* [PROMPT]: Make an exact transcript of the lines in the data below, starting with the one containing "R5: 1.2k (+5V, MODE) -> 36k (+5V, MODE)" and going on through the one containing "S201: button (GND, SIG12)", with both included and the pictures left out.

* [EXERCISE MATERIAL]:
● ● ● ● ●
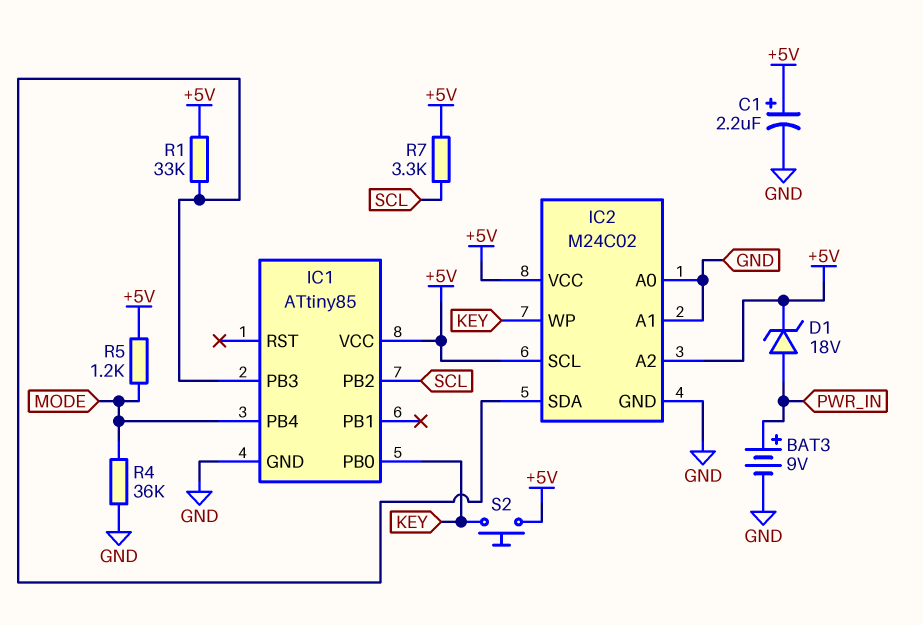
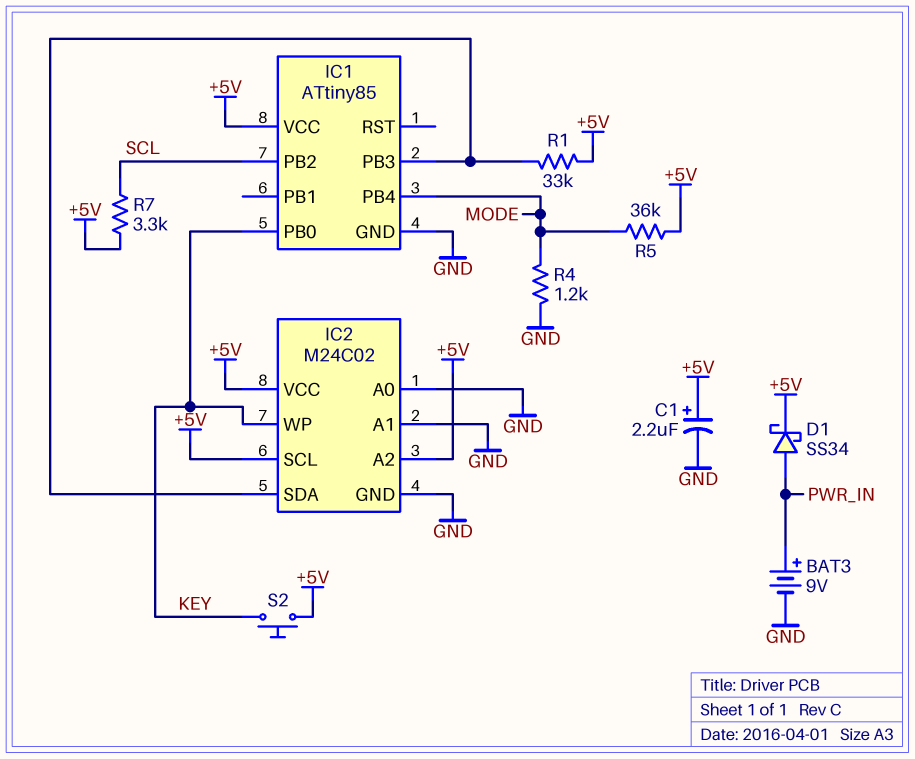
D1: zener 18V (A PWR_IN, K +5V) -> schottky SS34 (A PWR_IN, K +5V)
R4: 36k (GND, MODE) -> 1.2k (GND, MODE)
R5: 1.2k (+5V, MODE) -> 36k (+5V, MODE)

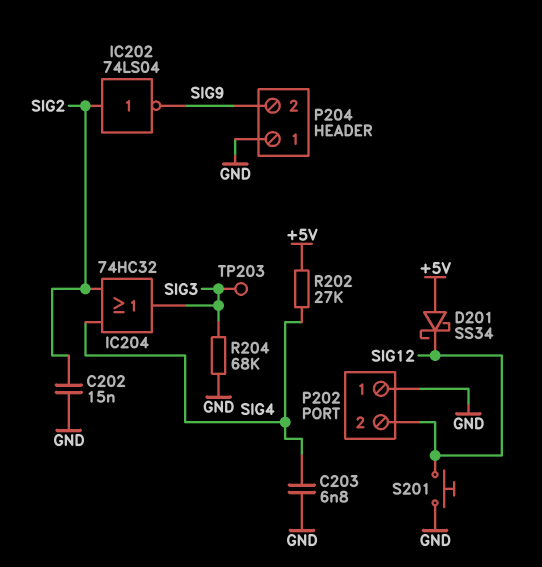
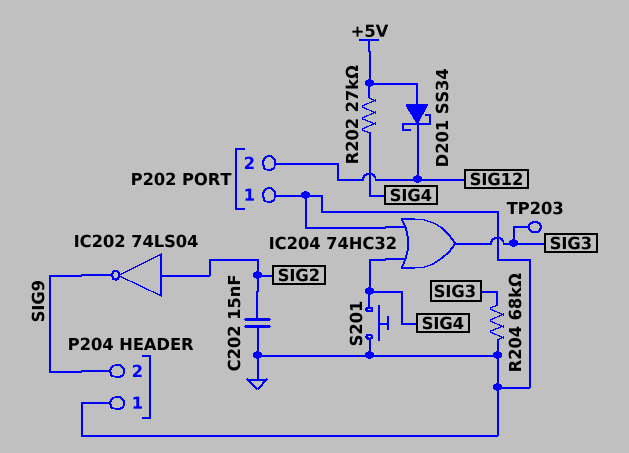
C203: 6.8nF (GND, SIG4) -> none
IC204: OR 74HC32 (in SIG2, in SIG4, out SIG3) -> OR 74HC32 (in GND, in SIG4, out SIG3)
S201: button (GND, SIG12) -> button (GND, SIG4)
● ● ● ● ●
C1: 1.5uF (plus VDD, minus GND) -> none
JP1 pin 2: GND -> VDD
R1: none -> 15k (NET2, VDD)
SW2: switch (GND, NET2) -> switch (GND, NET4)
● ● ● ● ●
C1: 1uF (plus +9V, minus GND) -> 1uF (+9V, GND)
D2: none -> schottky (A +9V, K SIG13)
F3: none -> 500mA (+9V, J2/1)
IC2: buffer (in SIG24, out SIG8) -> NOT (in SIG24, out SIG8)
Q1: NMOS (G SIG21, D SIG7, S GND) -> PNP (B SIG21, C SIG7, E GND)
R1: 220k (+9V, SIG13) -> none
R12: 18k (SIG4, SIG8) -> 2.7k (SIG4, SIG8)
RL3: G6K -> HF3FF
● ● ● ● ●
* [OUTPUT OF THE EXERCISE]:
R5: 1.2k (+5V, MODE) -> 36k (+5V, MODE)

C203: 6.8nF (GND, SIG4) -> none
IC204: OR 74HC32 (in SIG2, in SIG4, out SIG3) -> OR 74HC32 (in GND, in SIG4, out SIG3)
S201: button (GND, SIG12) -> button (GND, SIG4)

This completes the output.